Recast the notation of every item below as a JSON list of strings, with one string per line and blank lines left out. Leave the pictures out of the answer.

== WORKING DATA ==

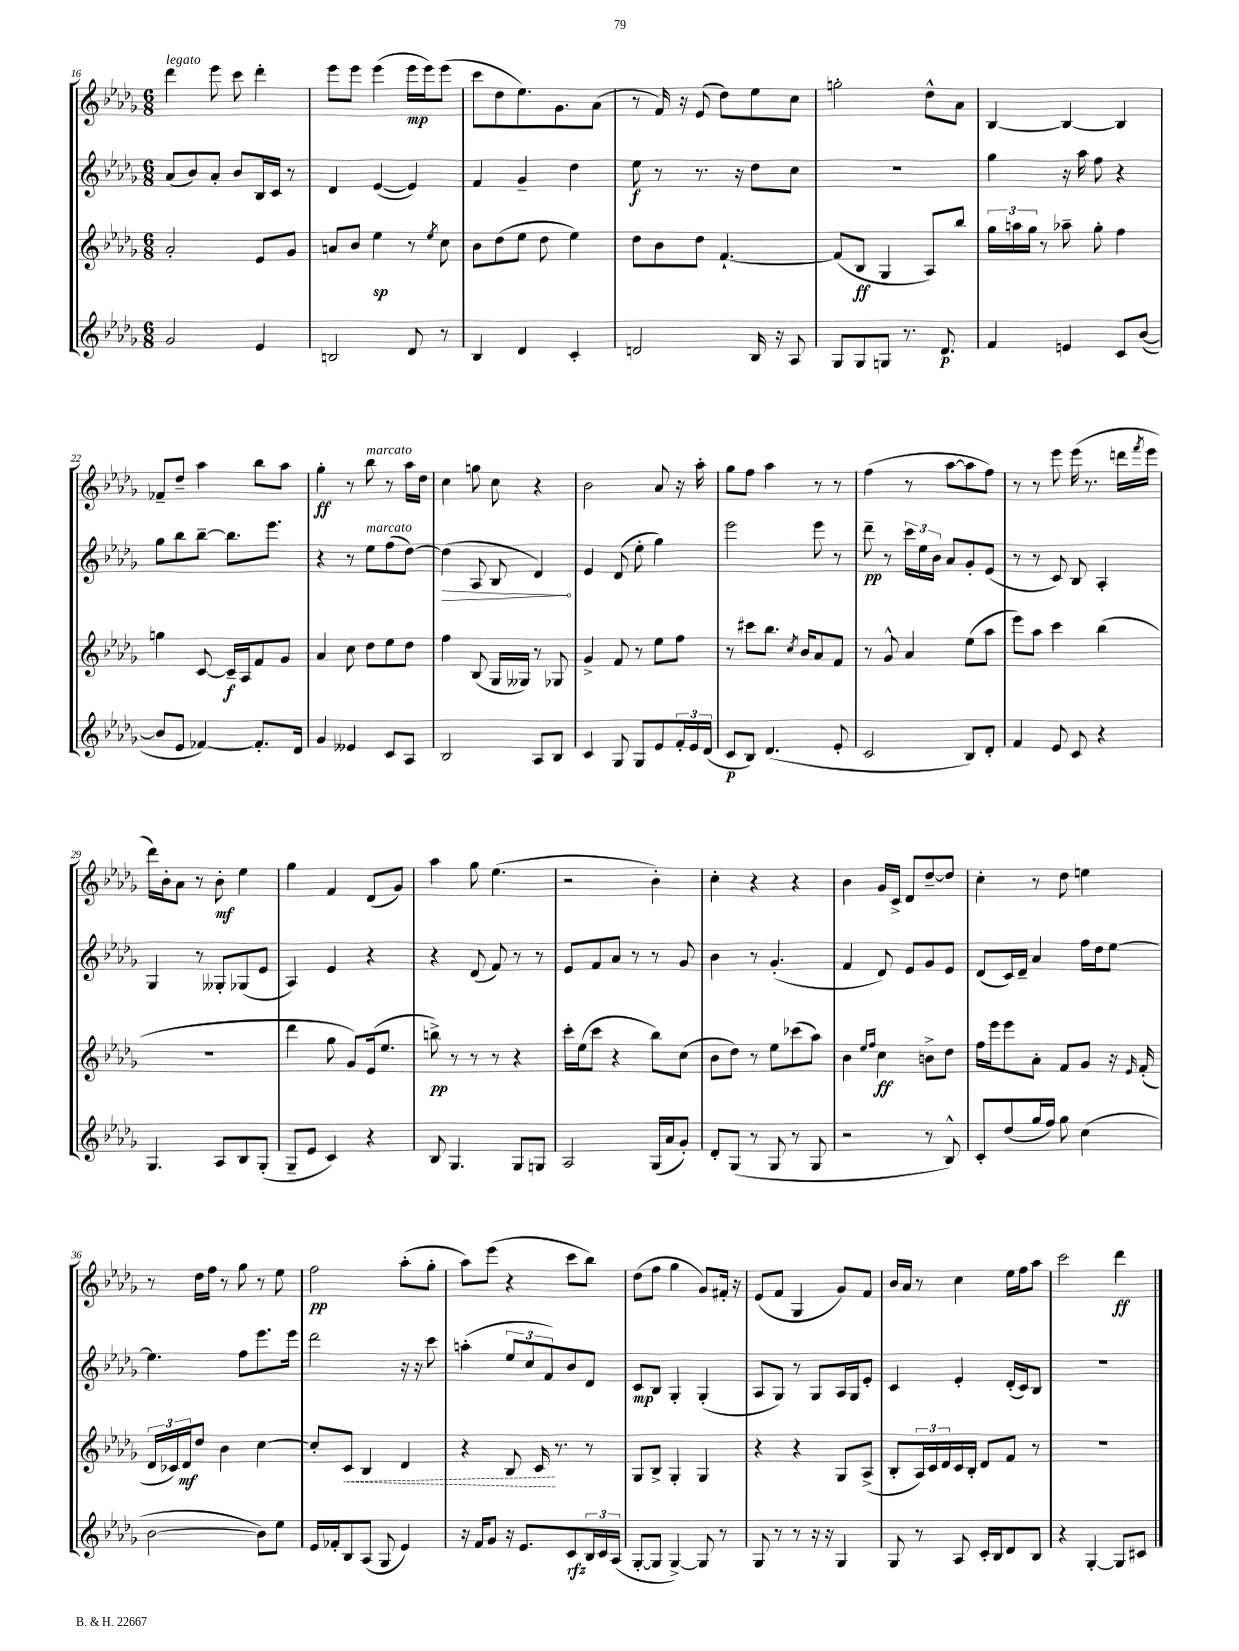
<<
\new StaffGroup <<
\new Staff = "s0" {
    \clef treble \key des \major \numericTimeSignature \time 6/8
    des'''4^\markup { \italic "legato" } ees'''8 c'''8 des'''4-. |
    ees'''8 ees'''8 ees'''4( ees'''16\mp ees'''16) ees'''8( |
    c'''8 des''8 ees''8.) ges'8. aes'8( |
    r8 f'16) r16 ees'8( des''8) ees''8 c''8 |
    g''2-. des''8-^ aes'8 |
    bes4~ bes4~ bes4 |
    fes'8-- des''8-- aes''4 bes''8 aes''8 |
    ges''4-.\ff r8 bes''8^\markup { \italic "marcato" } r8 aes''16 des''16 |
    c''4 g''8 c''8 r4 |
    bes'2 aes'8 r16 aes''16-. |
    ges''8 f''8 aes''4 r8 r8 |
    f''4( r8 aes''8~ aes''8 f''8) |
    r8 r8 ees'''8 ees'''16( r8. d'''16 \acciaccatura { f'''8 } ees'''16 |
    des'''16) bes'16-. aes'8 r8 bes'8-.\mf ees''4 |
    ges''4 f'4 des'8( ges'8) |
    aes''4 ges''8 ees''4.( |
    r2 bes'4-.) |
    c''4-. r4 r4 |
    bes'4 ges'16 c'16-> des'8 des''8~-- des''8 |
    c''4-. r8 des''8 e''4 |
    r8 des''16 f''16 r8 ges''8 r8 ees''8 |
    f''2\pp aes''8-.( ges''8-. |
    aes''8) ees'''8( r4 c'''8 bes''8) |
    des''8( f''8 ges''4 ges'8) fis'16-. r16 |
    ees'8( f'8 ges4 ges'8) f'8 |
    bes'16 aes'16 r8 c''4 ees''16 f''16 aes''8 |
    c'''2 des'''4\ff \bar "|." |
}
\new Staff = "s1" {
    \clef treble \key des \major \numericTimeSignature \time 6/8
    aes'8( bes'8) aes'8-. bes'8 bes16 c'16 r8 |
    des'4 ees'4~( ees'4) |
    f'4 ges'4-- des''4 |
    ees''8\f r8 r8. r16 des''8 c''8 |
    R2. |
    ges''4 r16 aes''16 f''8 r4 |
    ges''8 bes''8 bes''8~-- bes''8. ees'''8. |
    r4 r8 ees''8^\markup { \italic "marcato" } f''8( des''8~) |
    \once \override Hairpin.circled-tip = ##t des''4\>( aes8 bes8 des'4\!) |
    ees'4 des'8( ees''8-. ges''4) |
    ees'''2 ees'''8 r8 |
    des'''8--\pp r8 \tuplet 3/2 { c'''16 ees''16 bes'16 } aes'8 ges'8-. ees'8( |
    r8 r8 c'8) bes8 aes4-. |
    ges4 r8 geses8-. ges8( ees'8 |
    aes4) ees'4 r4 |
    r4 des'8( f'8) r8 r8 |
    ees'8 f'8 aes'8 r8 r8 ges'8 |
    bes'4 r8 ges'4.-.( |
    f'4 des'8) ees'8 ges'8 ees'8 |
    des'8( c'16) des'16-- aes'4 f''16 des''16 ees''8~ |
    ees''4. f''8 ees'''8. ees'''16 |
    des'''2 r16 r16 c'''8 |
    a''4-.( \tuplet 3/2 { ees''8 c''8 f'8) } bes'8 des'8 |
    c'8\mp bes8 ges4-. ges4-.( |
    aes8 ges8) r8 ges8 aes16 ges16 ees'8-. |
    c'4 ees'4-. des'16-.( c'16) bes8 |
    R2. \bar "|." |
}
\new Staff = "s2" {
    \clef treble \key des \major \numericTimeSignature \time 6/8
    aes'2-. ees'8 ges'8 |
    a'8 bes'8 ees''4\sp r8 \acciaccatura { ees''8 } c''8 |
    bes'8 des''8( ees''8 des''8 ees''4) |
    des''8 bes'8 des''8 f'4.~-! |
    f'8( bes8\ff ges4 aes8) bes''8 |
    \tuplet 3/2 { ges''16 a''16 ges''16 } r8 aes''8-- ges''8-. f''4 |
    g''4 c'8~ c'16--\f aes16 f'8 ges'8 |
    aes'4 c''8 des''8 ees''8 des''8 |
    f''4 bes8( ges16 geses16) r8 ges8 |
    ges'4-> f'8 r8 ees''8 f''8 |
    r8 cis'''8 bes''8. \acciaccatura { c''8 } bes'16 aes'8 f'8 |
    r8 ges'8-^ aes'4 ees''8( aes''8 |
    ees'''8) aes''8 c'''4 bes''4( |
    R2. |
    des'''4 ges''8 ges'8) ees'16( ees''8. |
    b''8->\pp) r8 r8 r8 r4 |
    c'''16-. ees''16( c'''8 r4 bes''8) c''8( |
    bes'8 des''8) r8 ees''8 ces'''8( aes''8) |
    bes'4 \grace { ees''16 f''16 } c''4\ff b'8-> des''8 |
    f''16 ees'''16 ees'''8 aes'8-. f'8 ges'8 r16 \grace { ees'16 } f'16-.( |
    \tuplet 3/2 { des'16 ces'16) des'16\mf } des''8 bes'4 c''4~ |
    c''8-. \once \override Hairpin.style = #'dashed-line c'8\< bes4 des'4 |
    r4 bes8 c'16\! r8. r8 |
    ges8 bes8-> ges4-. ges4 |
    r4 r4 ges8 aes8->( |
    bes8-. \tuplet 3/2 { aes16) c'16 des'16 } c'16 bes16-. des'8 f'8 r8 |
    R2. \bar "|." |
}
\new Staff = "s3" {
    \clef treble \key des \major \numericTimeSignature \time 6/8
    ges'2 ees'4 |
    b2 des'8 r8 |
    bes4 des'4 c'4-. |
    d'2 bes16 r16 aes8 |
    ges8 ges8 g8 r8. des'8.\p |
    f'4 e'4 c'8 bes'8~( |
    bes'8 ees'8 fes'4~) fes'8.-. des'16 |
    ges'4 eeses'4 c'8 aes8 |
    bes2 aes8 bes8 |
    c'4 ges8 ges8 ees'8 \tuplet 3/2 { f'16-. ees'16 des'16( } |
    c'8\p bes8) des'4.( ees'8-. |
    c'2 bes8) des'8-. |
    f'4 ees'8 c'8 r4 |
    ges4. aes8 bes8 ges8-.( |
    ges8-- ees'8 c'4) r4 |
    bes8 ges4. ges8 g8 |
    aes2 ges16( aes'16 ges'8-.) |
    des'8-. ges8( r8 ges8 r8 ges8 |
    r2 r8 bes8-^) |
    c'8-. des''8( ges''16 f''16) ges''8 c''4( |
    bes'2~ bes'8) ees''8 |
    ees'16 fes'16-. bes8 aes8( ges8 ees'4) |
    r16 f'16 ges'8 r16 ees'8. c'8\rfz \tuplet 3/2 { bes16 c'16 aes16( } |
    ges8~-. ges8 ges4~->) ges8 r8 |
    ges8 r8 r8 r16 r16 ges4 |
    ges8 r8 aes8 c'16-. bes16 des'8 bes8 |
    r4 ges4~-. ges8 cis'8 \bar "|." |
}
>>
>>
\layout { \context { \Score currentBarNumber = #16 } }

===

- _TASK RESULT_:
[
  "<<",
  "\\new StaffGroup <<",
  "\\new Staff = \"s0\" {",
  "    \\clef treble \\key des \\major \\numericTimeSignature \\time 6/8",
  "    des'''4^\\markup { \\italic \"legato\" } ees'''8 c'''8 des'''4-. |",
  "    ees'''8 ees'''8 ees'''4( ees'''16\\mp ees'''16) ees'''8( |",
  "    c'''8 des''8 ees''8.) ges'8. aes'8( |",
  "    r8 f'16) r16 ees'8( des''8) ees''8 c''8 |",
  "    g''2-. des''8-^ aes'8 |",
  "    bes4~ bes4~ bes4 |",
  "    fes'8-- des''8-- aes''4 bes''8 aes''8 |",
  "    ges''4-.\\ff r8 bes''8^\\markup { \\italic \"marcato\" } r8 aes''16 des''16 |",
  "    c''4 g''8 c''8 r4 |",
  "    bes'2 aes'8 r16 aes''16-. |",
  "    ges''8 f''8 aes''4 r8 r8 |",
  "    f''4( r8 aes''8~ aes''8 f''8) |",
  "    r8 r8 ees'''8 ees'''16( r8. d'''16 \\acciaccatura { f'''8 } ees'''16 |",
  "    des'''16) bes'16-. aes'8 r8 bes'8-.\\mf ees''4 |",
  "    ges''4 f'4 des'8( ges'8) |",
  "    aes''4 ges''8 ees''4.( |",
  "    r2 bes'4-.) |",
  "    c''4-. r4 r4 |",
  "    bes'4 ges'16 c'16-> des'8 des''8~-- des''8 |",
  "    c''4-. r8 des''8 e''4 |",
  "    r8 des''16 f''16 r8 ges''8 r8 ees''8 |",
  "    f''2\\pp aes''8-.( ges''8-. |",
  "    aes''8) ees'''8( r4 c'''8 bes''8) |",
  "    des''8( f''8 ges''4 ges'8) fis'16-. r16 |",
  "    ees'8( f'8 ges4 ges'8) f'8 |",
  "    bes'16 aes'16 r8 c''4 ees''16 f''16 aes''8 |",
  "    c'''2 des'''4\\ff \\bar \"|.\" |",
  "}",
  "\\new Staff = \"s1\" {",
  "    \\clef treble \\key des \\major \\numericTimeSignature \\time 6/8",
  "    aes'8( bes'8) aes'8-. bes'8 bes16 c'16 r8 |",
  "    des'4 ees'4~( ees'4) |",
  "    f'4 ges'4-- des''4 |",
  "    ees''8\\f r8 r8. r16 des''8 c''8 |",
  "    R2. |",
  "    ges''4 r16 aes''16 f''8 r4 |",
  "    ges''8 bes''8 bes''8~-- bes''8. ees'''8. |",
  "    r4 r8 ees''8^\\markup { \\italic \"marcato\" } f''8( des''8~) |",
  "    \\once \\override Hairpin.circled-tip = ##t des''4\\>( aes8 bes8 des'4\\!) |",
  "    ees'4 des'8( ees''8-. ges''4) |",
  "    ees'''2 ees'''8 r8 |",
  "    des'''8--\\pp r8 \\tuplet 3/2 { c'''16 ees''16 bes'16 } aes'8 ges'8-. ees'8( |",
  "    r8 r8 c'8) bes8 aes4-. |",
  "    ges4 r8 geses8-. ges8( ees'8 |",
  "    aes4) ees'4 r4 |",
  "    r4 des'8( f'8) r8 r8 |",
  "    ees'8 f'8 aes'8 r8 r8 ges'8 |",
  "    bes'4 r8 ges'4.-.( |",
  "    f'4 des'8) ees'8 ges'8 ees'8 |",
  "    des'8( c'16) des'16-- aes'4 f''16 des''16 ees''8~ |",
  "    ees''4. f''8 ees'''8. ees'''16 |",
  "    des'''2 r16 r16 c'''8 |",
  "    a''4-.( \\tuplet 3/2 { ees''8 c''8 f'8) } bes'8 des'8 |",
  "    c'8\\mp bes8 ges4-. ges4-.( |",
  "    aes8 ges8) r8 ges8 aes16 ges16 ees'8-. |",
  "    c'4 ees'4-. des'16-.( c'16) bes8 |",
  "    R2. \\bar \"|.\" |",
  "}",
  "\\new Staff = \"s2\" {",
  "    \\clef treble \\key des \\major \\numericTimeSignature \\time 6/8",
  "    aes'2-. ees'8 ges'8 |",
  "    a'8 bes'8 ees''4\\sp r8 \\acciaccatura { ees''8 } c''8 |",
  "    bes'8 des''8( ees''8 des''8 ees''4) |",
  "    des''8 bes'8 des''8 f'4.~-! |",
  "    f'8( bes8\\ff ges4 aes8) bes''8 |",
  "    \\tuplet 3/2 { ges''16 a''16 ges''16 } r8 aes''8-- ges''8-. f''4 |",
  "    g''4 c'8~ c'16--\\f aes16 f'8 ges'8 |",
  "    aes'4 c''8 des''8 ees''8 des''8 |",
  "    f''4 bes8( ges16 geses16) r8 ges8 |",
  "    ges'4-> f'8 r8 ees''8 f''8 |",
  "    r8 cis'''8 bes''8. \\acciaccatura { c''8 } bes'16 aes'8 f'8 |",
  "    r8 ges'8-^ aes'4 ees''8( aes''8 |",
  "    ees'''8) aes''8 c'''4 bes''4( |",
  "    R2. |",
  "    des'''4 ges''8 ges'8) ees'16( ees''8. |",
  "    b''8->\\pp) r8 r8 r8 r4 |",
  "    c'''16-. ees''16( c'''8 r4 bes''8) c''8( |",
  "    bes'8 des''8) r8 ees''8 ces'''8( aes''8) |",
  "    bes'4 \\grace { ees''16 f''16 } c''4\\ff b'8-> des''8 |",
  "    f''16 ees'''16 ees'''8 aes'8-. f'8 ges'8 r16 \\grace { ees'16 } f'16-.( |",
  "    \\tuplet 3/2 { des'16 ces'16) des'16\\mf } des''8 bes'4 c''4~ |",
  "    c''8-. \\once \\override Hairpin.style = #'dashed-line c'8\\< bes4 des'4 |",
  "    r4 bes8 c'16\\! r8. r8 |",
  "    ges8 bes8-> ges4-. ges4 |",
  "    r4 r4 ges8 aes8->( |",
  "    bes8-. \\tuplet 3/2 { aes16) c'16 des'16 } c'16 bes16-. des'8 f'8 r8 |",
  "    R2. \\bar \"|.\" |",
  "}",
  "\\new Staff = \"s3\" {",
  "    \\clef treble \\key des \\major \\numericTimeSignature \\time 6/8",
  "    ges'2 ees'4 |",
  "    b2 des'8 r8 |",
  "    bes4 des'4 c'4-. |",
  "    d'2 bes16 r16 aes8 |",
  "    ges8 ges8 g8 r8. des'8.\\p |",
  "    f'4 e'4 c'8 bes'8~( |",
  "    bes'8 ees'8 fes'4~) fes'8.-. des'16 |",
  "    ges'4 eeses'4 c'8 aes8 |",
  "    bes2 aes8 bes8 |",
  "    c'4 ges8 ges8 ees'8 \\tuplet 3/2 { f'16-. ees'16 des'16( } |",
  "    c'8\\p bes8) des'4.( ees'8-. |",
  "    c'2 bes8) des'8-. |",
  "    f'4 ees'8 c'8 r4 |",
  "    ges4. aes8 bes8 ges8-.( |",
  "    ges8-- ees'8 c'4) r4 |",
  "    bes8 ges4. ges8 g8 |",
  "    aes2 ges16( aes'16 ges'8-.) |",
  "    des'8-. ges8( r8 ges8 r8 ges8 |",
  "    r2 r8 bes8-^) |",
  "    c'8-. des''8( ges''16 f''16) ges''8 c''4( |",
  "    bes'2~ bes'8) ees''8 |",
  "    ees'16 fes'16-. bes8 aes8( ges8 ees'4) |",
  "    r16 f'16 ges'8 r16 ees'8. c'8\\rfz \\tuplet 3/2 { bes16 c'16 aes16( } |",
  "    ges8~-. ges8 ges4~->) ges8 r8 |",
  "    ges8 r8 r8 r16 r16 ges4 |",
  "    ges8 r8 aes8 c'16-. bes16 des'8 bes8 |",
  "    r4 ges4~-. ges8 cis'8 \\bar \"|.\" |",
  "}",
  ">>",
  ">>",
  "\\layout { \\context { \\Score currentBarNumber = #16 } }"
]